• _The problem_: Check every line of the entries below for the word "with", and copy the ones that have it.

::: Task input :::

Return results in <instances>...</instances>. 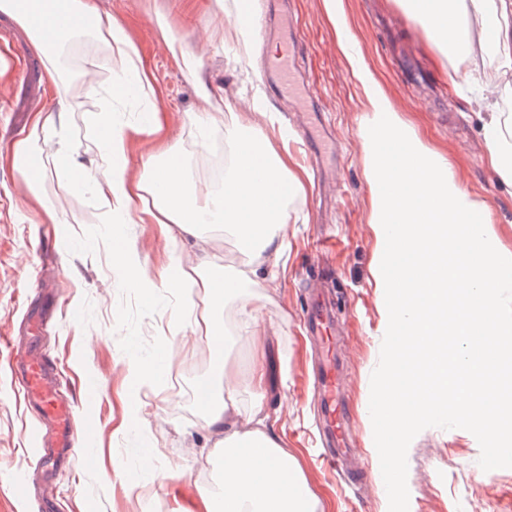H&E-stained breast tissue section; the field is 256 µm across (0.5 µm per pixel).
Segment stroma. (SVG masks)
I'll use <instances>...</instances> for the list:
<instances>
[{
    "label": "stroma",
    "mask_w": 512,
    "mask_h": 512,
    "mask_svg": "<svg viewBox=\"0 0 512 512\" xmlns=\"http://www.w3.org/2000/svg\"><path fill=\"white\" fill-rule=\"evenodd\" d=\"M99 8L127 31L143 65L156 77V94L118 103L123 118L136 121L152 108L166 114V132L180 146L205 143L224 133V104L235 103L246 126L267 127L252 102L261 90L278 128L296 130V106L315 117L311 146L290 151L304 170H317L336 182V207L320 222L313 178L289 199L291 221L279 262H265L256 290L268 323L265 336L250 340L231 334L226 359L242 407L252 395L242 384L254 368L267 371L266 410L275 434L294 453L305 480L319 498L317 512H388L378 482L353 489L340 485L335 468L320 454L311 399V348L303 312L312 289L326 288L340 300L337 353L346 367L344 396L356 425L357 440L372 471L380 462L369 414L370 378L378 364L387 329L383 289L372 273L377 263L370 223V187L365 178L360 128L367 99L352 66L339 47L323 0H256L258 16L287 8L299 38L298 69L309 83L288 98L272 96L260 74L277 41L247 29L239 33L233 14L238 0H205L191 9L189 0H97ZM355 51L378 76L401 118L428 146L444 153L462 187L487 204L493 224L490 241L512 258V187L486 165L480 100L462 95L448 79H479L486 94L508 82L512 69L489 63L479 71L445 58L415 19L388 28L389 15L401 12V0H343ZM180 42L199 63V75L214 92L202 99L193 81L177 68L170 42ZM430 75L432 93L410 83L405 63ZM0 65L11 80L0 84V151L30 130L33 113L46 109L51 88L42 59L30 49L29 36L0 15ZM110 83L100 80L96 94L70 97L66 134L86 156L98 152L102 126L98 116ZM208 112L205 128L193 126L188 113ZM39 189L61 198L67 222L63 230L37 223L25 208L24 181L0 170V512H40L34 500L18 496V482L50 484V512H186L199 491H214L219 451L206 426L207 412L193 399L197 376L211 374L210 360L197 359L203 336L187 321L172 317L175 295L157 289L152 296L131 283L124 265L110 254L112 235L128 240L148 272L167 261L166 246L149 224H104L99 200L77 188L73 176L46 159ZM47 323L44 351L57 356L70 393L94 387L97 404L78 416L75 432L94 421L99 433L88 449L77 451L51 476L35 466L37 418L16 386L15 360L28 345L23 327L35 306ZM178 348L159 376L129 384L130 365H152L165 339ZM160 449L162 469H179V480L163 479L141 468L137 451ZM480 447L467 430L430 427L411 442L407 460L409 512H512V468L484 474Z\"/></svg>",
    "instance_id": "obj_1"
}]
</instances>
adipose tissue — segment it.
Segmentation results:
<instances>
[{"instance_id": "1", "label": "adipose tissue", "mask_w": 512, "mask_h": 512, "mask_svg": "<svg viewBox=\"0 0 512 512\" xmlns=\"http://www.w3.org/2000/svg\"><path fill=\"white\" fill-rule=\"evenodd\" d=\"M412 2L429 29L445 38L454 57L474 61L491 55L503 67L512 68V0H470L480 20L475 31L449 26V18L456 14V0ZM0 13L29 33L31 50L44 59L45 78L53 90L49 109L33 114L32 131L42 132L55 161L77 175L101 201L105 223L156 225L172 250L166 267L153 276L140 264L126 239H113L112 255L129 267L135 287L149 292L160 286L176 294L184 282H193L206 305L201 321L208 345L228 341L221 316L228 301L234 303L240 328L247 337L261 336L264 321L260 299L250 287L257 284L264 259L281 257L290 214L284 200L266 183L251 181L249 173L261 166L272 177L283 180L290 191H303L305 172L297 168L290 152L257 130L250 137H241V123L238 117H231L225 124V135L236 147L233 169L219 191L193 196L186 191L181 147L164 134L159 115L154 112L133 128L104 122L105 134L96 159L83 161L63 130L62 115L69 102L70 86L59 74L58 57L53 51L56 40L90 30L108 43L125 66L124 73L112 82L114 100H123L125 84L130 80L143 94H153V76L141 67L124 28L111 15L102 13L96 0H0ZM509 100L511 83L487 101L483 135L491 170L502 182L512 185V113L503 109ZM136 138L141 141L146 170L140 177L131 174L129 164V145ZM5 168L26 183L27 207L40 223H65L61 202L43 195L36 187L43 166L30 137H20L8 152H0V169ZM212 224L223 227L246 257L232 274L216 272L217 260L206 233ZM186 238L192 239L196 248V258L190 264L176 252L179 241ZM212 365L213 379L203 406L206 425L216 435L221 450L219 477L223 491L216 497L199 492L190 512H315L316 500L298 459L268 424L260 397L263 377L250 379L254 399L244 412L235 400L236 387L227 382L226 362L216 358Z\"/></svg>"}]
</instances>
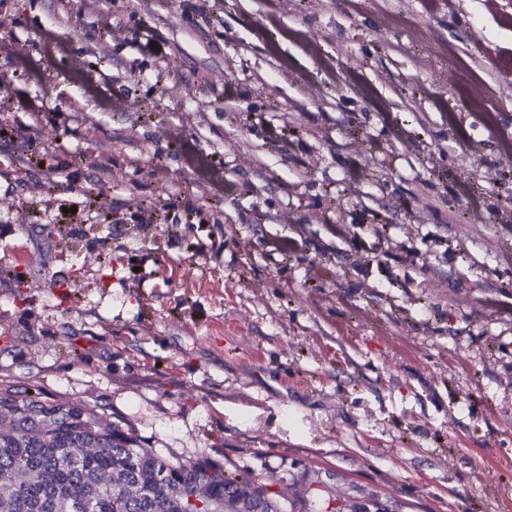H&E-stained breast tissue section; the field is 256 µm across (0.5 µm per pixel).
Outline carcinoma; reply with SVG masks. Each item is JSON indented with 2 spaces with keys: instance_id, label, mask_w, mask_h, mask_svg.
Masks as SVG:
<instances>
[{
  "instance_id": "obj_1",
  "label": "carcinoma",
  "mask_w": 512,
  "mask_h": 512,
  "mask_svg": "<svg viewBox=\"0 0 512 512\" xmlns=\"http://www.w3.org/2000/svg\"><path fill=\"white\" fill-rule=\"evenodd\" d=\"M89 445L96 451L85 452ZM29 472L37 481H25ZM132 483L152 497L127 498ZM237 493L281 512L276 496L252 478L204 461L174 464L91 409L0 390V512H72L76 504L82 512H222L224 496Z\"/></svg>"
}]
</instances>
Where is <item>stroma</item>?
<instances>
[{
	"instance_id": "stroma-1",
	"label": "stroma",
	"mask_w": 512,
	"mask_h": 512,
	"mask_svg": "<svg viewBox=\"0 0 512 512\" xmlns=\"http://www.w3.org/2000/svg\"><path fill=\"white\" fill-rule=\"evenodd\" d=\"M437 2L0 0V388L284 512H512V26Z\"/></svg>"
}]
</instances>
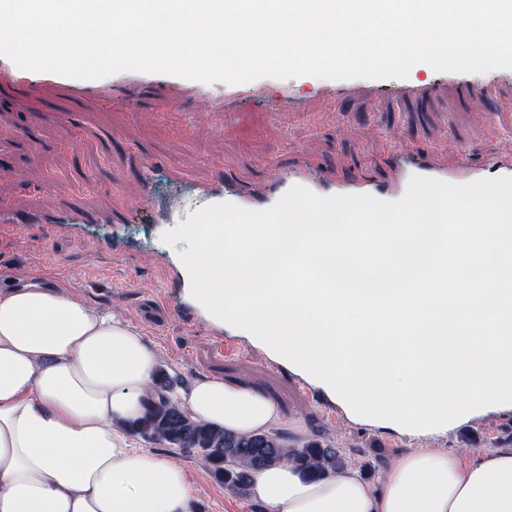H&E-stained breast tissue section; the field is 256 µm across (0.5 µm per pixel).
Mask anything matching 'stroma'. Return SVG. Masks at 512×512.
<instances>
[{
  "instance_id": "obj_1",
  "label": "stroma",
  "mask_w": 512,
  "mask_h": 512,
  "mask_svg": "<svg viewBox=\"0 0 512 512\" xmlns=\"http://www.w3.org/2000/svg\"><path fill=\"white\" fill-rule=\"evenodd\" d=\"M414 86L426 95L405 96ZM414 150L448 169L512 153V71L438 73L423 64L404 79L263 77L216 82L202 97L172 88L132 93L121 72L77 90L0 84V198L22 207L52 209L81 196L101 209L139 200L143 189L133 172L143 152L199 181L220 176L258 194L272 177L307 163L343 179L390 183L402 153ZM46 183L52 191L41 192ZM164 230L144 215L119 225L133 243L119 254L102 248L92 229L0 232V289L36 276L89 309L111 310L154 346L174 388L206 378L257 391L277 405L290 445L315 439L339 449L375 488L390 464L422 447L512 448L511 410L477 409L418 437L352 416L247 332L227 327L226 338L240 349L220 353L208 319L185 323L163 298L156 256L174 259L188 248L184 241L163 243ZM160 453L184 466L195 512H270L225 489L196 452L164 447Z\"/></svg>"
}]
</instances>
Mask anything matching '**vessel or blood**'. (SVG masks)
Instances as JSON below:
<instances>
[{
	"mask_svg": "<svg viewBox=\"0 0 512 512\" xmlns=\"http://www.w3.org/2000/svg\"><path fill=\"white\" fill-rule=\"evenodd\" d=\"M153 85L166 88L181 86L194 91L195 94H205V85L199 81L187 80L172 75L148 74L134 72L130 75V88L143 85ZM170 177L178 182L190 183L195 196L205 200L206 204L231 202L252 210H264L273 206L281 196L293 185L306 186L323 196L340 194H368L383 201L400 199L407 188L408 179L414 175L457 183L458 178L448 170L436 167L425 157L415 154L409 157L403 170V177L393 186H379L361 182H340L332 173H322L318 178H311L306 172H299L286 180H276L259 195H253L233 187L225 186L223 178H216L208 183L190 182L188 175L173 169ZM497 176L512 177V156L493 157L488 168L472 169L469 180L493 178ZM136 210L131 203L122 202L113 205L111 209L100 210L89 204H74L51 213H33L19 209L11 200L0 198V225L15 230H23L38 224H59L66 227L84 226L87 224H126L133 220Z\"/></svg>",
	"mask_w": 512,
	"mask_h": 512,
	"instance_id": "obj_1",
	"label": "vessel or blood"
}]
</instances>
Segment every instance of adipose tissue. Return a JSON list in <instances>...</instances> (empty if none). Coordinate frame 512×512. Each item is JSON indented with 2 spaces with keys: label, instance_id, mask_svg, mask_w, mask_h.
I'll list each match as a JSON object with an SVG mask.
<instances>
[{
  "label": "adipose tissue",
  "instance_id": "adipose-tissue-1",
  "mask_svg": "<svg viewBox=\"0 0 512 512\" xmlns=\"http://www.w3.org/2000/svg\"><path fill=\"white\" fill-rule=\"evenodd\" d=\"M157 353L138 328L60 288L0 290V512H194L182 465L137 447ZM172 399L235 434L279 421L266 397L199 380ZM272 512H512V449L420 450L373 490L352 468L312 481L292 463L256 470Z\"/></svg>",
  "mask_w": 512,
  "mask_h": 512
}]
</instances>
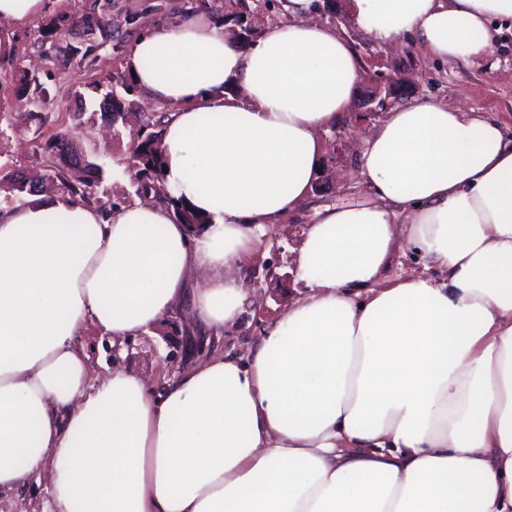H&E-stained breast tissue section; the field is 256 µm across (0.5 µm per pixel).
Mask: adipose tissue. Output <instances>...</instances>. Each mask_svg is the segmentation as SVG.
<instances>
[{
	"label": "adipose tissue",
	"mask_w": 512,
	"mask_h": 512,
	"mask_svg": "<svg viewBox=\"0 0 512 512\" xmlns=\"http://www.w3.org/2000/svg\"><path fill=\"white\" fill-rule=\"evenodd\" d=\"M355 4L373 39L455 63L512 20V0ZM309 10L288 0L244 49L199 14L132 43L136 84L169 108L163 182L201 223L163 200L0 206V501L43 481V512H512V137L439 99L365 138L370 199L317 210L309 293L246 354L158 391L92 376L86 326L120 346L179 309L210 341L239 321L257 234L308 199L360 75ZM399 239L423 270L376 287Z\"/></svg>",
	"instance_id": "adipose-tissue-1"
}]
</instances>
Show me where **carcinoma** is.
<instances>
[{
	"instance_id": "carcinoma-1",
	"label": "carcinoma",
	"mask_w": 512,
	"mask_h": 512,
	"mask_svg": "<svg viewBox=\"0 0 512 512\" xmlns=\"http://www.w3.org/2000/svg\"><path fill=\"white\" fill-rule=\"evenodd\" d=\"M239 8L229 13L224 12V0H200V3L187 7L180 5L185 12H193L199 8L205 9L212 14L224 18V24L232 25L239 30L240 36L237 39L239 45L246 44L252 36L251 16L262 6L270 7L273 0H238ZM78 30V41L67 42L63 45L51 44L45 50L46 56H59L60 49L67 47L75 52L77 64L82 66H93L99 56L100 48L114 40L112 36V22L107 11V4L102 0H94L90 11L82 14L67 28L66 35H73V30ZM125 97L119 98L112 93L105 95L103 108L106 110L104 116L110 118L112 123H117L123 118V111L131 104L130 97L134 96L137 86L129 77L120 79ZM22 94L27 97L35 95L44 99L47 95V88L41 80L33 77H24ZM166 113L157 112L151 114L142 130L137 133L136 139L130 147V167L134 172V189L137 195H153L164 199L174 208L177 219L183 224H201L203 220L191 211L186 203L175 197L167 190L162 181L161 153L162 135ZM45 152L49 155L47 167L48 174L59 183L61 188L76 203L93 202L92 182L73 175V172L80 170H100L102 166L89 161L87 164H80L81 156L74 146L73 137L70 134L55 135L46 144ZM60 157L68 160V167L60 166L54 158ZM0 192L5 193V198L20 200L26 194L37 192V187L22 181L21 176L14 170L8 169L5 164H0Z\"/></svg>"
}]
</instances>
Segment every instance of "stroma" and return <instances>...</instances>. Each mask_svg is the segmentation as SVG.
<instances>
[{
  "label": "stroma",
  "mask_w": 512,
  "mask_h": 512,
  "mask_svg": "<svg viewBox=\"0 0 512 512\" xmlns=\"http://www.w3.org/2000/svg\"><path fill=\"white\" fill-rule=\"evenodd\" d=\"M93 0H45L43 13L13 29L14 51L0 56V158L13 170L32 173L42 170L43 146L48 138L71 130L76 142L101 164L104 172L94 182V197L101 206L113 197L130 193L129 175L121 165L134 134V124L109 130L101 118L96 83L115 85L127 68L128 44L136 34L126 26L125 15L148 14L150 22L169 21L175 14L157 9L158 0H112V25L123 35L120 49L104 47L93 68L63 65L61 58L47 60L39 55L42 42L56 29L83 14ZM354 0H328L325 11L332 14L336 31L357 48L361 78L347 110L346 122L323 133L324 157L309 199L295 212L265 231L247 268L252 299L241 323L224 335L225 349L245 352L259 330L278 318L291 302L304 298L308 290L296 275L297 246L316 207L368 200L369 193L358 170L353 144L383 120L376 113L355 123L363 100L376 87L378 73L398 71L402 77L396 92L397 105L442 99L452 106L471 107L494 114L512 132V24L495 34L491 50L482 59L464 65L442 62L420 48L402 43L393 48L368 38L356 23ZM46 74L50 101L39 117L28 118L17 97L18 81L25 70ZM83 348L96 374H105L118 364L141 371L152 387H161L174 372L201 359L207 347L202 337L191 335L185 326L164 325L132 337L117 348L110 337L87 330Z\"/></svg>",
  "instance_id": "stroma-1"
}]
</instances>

:::

• _Answer to this problem_:
Outline carcinoma; reply with SVG masks. Each item is JSON indented with 2 spaces with keys: instance_id, label, mask_w, mask_h, mask_svg.
Segment every instance of adipose tissue. Return a JSON list in <instances>...</instances> (empty if none). Coordinate frame 512×512. Each item is JSON indented with 2 spaces with keys: label, instance_id, mask_svg, mask_w, mask_h.
I'll list each match as a JSON object with an SVG mask.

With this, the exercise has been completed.